• WORK TO COMPLETE: Say how many lines in the material below hold the word "blue", and say nothing else.
━━━━━━━━
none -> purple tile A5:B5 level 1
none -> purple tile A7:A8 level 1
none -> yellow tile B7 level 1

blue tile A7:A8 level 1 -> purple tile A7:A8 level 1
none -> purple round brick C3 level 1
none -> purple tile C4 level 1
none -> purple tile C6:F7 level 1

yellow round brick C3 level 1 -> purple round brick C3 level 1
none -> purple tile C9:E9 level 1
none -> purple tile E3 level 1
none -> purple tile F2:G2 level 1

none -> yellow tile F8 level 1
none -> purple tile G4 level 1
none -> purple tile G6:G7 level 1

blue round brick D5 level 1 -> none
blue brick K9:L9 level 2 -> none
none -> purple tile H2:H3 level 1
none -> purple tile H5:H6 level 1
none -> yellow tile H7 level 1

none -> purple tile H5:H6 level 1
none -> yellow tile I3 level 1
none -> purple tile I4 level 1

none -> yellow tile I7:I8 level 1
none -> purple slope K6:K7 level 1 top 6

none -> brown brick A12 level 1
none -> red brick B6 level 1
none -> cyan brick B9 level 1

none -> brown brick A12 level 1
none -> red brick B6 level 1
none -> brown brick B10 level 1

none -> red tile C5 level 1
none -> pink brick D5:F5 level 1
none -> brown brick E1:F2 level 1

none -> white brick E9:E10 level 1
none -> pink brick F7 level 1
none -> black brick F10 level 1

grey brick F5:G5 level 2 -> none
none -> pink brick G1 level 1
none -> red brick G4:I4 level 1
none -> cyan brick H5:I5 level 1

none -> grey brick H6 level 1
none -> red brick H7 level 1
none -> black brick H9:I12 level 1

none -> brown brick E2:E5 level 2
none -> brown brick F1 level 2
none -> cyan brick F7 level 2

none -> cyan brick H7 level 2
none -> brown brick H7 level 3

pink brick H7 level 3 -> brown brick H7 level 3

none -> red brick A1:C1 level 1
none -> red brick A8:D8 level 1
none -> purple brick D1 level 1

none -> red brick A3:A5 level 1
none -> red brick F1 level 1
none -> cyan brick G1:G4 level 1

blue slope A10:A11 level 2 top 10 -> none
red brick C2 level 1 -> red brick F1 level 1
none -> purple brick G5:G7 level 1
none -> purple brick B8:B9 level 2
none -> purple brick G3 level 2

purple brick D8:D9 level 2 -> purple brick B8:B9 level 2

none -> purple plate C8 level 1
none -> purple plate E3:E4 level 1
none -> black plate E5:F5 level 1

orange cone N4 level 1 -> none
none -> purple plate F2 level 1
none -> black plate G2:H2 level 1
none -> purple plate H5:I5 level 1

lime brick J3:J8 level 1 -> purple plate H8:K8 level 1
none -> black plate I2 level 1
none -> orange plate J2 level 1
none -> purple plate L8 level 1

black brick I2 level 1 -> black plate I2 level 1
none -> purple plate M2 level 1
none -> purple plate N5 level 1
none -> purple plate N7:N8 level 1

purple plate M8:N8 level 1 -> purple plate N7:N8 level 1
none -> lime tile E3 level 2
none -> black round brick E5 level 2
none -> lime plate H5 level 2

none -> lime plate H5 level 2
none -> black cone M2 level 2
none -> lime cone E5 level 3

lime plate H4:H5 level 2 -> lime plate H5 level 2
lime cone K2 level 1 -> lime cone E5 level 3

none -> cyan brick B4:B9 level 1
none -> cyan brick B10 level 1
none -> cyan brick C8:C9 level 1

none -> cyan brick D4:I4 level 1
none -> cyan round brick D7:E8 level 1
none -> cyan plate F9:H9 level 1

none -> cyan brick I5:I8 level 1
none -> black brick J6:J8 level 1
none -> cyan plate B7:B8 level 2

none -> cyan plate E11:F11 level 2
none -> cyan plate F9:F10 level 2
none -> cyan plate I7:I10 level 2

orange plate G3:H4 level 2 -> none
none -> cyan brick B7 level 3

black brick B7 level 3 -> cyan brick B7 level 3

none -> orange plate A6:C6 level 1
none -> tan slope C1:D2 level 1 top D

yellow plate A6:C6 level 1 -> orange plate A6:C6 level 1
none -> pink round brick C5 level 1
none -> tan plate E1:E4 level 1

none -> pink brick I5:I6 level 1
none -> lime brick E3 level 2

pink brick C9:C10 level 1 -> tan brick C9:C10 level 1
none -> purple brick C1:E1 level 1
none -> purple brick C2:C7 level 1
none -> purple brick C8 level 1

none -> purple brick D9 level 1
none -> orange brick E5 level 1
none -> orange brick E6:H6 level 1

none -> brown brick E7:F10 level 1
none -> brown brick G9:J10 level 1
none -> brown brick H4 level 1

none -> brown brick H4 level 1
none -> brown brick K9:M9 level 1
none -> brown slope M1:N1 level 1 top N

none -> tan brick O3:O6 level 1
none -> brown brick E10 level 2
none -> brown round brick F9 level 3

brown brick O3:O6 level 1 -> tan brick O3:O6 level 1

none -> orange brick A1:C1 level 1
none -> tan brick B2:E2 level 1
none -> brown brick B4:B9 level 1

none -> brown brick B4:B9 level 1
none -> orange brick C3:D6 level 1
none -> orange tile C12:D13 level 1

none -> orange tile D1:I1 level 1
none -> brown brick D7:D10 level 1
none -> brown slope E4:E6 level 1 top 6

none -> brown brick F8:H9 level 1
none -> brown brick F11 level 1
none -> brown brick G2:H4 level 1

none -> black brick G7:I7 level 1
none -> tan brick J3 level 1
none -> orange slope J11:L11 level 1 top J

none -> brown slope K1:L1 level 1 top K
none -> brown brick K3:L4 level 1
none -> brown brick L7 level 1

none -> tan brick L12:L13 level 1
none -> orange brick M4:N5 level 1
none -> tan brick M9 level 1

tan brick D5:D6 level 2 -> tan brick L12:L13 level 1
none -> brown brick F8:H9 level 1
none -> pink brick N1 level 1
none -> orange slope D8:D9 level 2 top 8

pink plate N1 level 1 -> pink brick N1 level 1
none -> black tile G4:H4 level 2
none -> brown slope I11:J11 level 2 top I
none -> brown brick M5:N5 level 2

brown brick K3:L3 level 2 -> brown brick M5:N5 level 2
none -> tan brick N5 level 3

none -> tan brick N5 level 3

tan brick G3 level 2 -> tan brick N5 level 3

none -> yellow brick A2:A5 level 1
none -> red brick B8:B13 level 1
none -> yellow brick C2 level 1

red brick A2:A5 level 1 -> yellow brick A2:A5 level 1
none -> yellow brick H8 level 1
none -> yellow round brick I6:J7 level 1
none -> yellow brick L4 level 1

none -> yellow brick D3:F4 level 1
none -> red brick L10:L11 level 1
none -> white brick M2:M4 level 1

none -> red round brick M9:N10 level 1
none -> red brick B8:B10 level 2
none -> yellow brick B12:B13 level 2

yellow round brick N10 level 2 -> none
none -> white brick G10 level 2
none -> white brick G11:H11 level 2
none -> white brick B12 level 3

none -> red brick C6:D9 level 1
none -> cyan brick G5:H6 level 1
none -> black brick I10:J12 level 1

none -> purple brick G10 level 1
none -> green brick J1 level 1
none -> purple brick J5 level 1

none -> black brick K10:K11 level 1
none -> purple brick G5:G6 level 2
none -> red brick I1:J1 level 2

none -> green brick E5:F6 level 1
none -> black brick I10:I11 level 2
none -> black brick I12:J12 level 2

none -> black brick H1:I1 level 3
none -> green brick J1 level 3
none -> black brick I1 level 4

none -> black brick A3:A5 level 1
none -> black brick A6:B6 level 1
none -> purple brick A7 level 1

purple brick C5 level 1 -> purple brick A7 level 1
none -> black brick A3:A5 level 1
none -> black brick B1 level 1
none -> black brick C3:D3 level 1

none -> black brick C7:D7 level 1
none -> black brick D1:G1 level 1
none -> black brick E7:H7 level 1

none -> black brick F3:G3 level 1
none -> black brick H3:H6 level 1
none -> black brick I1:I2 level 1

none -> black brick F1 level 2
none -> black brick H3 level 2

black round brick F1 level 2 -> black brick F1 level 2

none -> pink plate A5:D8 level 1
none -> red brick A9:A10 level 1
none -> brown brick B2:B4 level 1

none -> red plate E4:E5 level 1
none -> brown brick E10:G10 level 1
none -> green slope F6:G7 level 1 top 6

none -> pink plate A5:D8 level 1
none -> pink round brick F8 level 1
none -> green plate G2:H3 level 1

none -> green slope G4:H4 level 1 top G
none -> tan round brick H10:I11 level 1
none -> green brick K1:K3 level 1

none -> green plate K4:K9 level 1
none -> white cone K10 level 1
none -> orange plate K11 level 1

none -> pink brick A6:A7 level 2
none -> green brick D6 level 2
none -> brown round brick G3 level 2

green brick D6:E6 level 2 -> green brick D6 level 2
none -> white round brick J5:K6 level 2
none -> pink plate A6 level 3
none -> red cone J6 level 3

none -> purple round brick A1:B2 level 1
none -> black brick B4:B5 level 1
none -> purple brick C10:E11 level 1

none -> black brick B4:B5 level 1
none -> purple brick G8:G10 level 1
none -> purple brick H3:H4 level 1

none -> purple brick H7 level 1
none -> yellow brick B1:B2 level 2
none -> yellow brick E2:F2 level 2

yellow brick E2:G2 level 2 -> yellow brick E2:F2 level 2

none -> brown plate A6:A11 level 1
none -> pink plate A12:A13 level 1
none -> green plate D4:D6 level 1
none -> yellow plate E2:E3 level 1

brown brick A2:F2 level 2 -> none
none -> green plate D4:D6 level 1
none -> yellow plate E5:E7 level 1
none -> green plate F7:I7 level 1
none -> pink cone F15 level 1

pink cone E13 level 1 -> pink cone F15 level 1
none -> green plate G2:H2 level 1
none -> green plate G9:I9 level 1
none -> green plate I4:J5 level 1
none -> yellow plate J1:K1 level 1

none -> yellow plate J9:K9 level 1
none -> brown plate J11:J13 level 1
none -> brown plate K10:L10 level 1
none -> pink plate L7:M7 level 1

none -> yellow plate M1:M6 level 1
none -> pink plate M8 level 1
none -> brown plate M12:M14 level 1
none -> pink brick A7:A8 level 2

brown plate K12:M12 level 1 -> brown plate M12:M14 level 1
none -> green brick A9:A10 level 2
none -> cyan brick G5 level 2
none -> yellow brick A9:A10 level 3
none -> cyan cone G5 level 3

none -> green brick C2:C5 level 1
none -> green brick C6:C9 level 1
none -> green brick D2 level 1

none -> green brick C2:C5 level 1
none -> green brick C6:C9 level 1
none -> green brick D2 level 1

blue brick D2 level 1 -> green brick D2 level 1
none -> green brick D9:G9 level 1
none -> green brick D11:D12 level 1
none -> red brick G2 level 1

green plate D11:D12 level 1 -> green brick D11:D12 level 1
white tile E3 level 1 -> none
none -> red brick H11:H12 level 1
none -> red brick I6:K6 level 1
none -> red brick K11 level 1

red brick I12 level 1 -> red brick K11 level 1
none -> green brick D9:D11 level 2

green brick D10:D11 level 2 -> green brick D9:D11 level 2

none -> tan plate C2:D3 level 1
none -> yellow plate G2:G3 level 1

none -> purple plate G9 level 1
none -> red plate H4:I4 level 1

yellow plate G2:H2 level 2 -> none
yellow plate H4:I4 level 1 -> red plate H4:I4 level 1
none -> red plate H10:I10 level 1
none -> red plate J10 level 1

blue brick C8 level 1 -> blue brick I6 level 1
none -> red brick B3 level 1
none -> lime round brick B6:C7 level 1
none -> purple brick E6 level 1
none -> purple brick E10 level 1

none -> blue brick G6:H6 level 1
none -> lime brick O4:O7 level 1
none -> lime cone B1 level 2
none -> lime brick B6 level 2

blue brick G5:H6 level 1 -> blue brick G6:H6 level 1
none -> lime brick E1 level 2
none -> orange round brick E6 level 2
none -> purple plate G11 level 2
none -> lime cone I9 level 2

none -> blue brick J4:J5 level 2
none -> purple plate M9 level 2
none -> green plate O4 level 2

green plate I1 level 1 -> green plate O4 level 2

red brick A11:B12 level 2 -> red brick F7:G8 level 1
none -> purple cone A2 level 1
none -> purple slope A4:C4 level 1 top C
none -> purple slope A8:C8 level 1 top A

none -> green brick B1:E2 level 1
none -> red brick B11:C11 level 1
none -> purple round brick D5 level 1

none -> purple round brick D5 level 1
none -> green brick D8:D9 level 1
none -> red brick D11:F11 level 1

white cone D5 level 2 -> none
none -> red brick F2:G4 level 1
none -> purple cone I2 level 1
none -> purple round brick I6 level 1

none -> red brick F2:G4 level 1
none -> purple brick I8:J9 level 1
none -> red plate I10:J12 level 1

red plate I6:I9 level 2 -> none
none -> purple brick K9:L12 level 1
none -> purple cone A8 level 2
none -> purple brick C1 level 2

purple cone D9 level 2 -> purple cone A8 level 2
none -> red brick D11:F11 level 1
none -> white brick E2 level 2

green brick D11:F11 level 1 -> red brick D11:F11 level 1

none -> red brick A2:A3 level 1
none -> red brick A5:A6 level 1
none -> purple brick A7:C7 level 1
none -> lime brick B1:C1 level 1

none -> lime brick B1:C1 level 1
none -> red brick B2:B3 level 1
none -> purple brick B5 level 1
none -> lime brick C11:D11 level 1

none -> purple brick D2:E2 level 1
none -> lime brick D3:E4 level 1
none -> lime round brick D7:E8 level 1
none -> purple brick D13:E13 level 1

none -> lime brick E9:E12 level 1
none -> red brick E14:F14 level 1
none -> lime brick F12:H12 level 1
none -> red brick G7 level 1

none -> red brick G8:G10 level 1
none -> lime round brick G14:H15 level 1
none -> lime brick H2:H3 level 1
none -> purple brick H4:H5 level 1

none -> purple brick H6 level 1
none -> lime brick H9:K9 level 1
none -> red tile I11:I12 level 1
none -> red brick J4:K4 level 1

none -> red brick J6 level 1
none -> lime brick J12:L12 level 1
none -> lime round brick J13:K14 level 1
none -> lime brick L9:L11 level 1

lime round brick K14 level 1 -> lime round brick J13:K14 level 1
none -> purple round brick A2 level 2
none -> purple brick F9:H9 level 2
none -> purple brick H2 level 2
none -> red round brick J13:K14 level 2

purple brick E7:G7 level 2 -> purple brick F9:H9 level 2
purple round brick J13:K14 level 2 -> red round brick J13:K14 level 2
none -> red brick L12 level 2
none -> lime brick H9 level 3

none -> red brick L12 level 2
━━━━━━━━
• PROBLEM SOLUTION: 9